WHAT IS NEEDED =>
Output only the entries, exactly as given, without the pictures.

(Records from a collection)
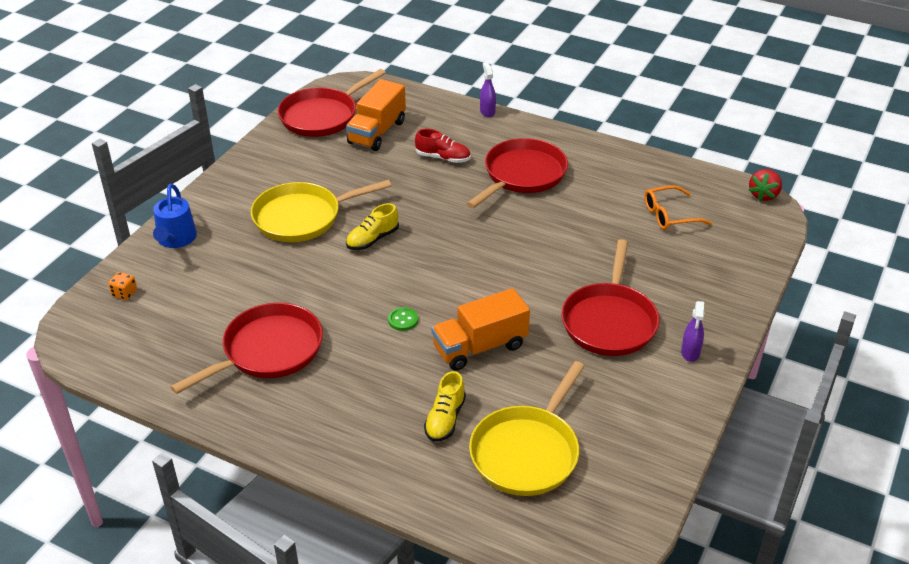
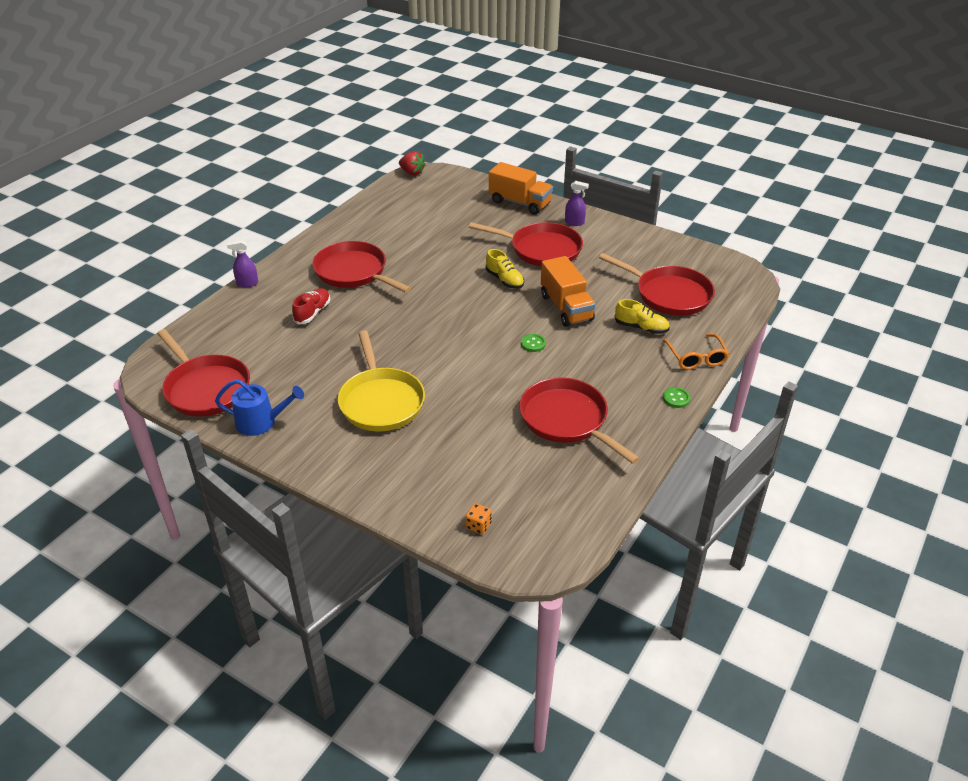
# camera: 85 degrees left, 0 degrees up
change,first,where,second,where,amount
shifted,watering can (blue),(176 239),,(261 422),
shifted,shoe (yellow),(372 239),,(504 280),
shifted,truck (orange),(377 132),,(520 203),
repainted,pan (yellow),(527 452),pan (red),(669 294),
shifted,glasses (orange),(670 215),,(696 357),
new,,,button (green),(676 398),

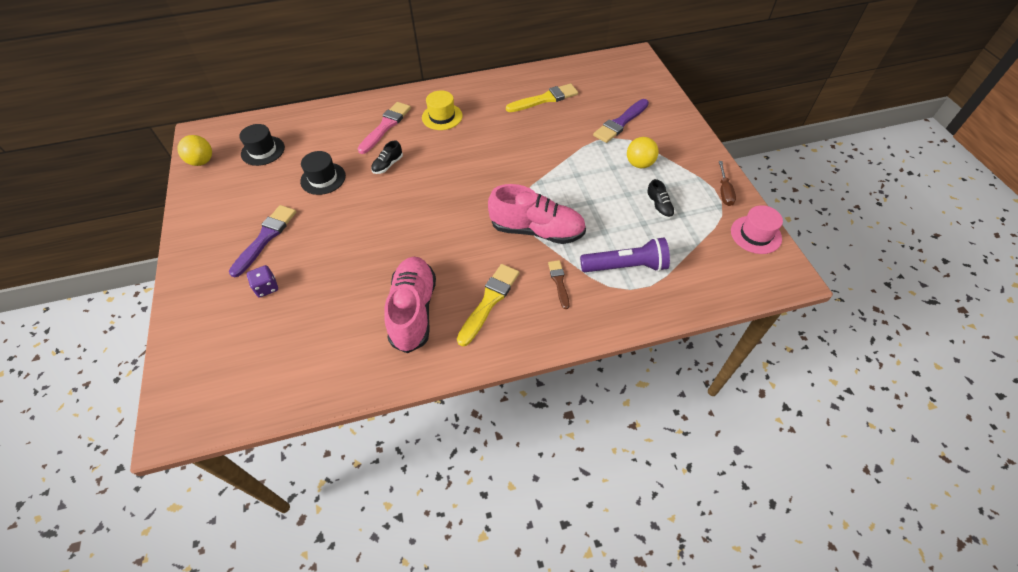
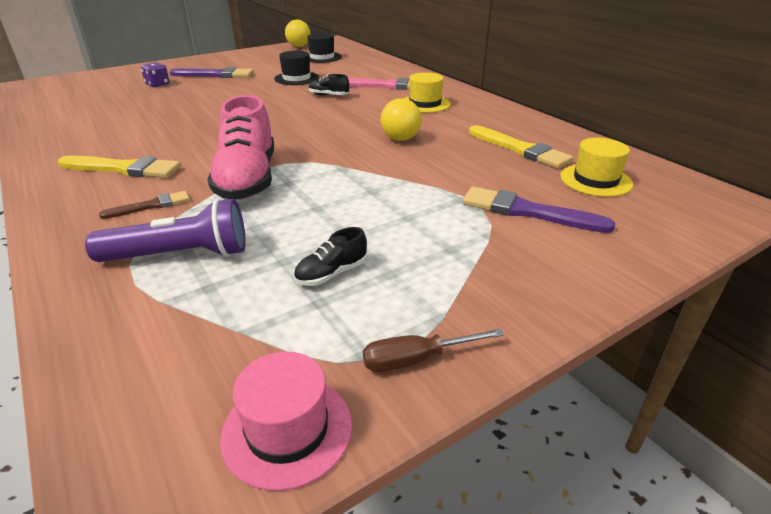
# camera: 70 degrees right, 20 degrees down
change,first,where,second,where,amount
rotated,flashlight (purple),(625 266),,(180 255),75 degrees counterclockwise
shifted,ball (yellow),(639 164),,(400 139),
new,,,hat (yellow),(595 180),
gone,shoe (pink),(413 311),,,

EXERCISE ANSWER =>
# camera: 85 degrees left, 0 degrees up
change,first,where,second,where,amount
shifted,watering can (blue),(176 239),,(261 422),
shifted,shoe (yellow),(372 239),,(504 280),
shifted,truck (orange),(377 132),,(520 203),
repainted,pan (yellow),(527 452),pan (red),(669 294),
shifted,glasses (orange),(670 215),,(696 357),
new,,,button (green),(676 398),

# camera: 70 degrees right, 20 degrees down
change,first,where,second,where,amount
rotated,flashlight (purple),(625 266),,(180 255),75 degrees counterclockwise
shifted,ball (yellow),(639 164),,(400 139),
new,,,hat (yellow),(595 180),
gone,shoe (pink),(413 311),,,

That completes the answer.